> [Problem statement] Give the number of lines in the data below that contain "moved", and only that number.

%%

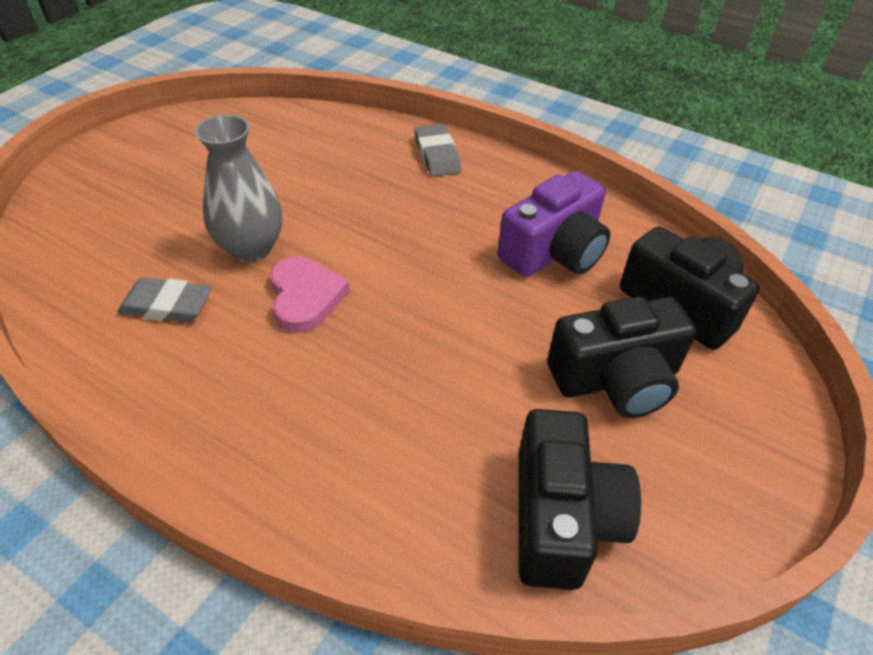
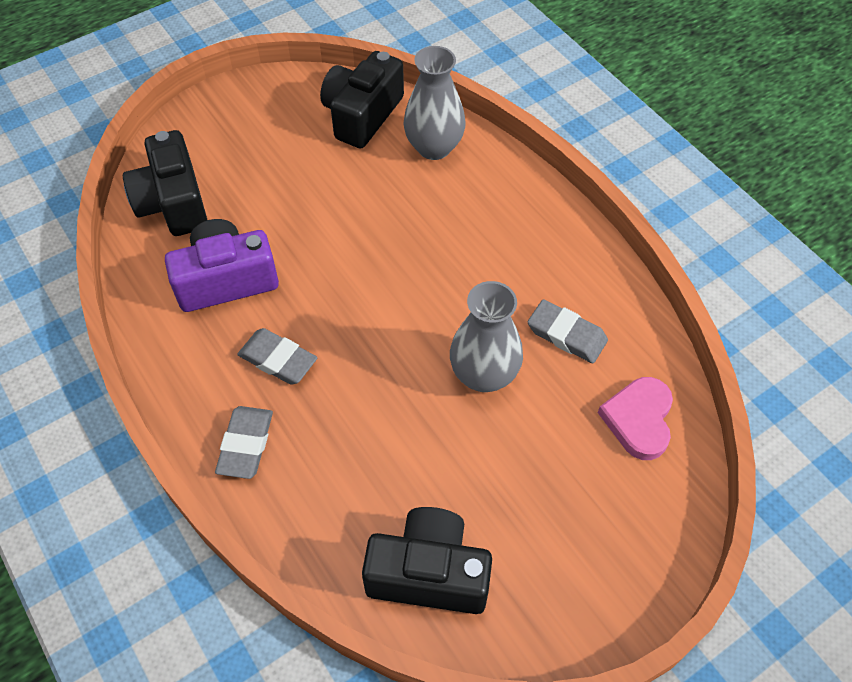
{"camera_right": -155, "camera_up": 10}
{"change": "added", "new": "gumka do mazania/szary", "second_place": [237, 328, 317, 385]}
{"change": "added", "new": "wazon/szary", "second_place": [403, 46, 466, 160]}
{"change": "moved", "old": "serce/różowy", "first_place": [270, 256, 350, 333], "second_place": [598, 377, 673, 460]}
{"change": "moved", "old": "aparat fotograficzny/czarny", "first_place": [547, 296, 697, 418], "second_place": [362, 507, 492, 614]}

%%

> [Response to the task] 2